**Work required:**
Return, from the listing below, each line where the word "none" appears.

**Recorded data:**
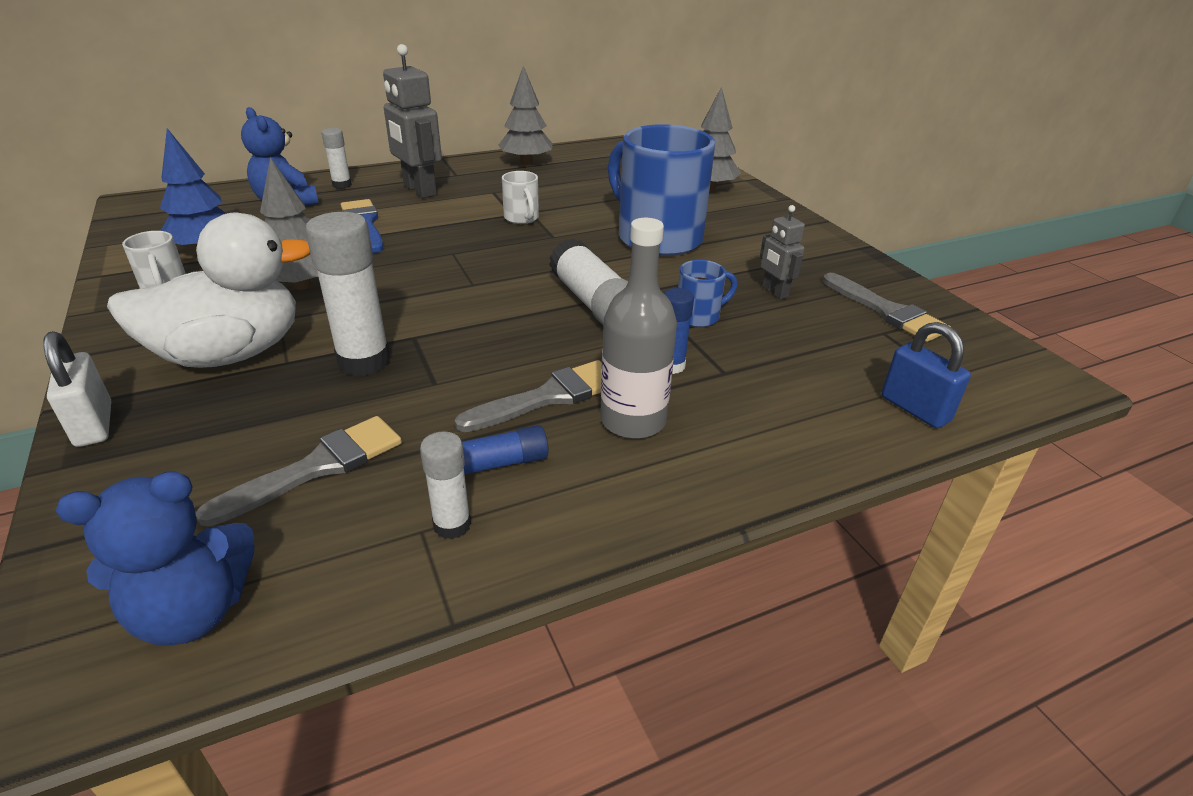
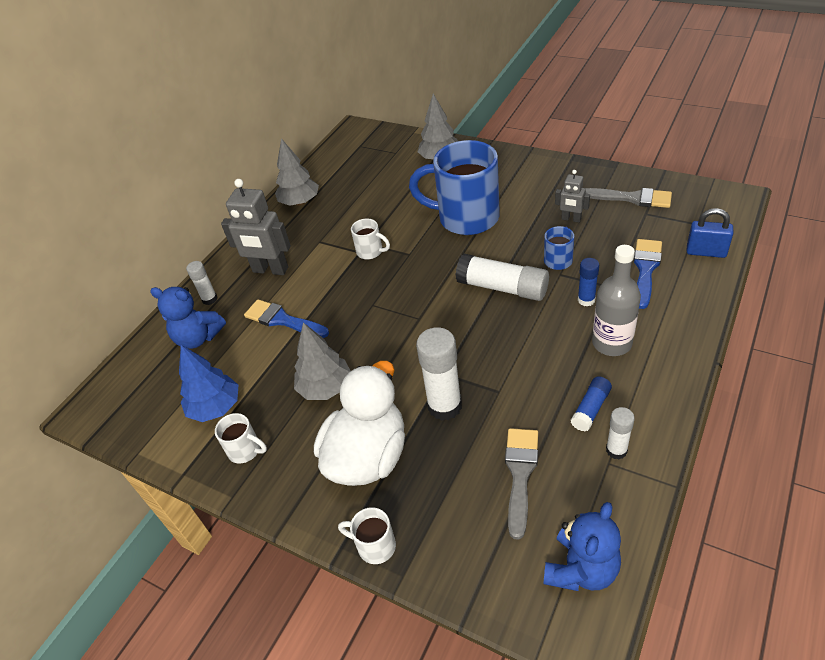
camera: 30 degrees left, 10 degrees up
(94, 424) = (375, 546): white padlock -> white mug
(549, 397) = (560, 358): grey brush -> none
(797, 380) = (645, 269): none -> blue brush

**Answer area:**
(549, 397) = (560, 358): grey brush -> none
(797, 380) = (645, 269): none -> blue brush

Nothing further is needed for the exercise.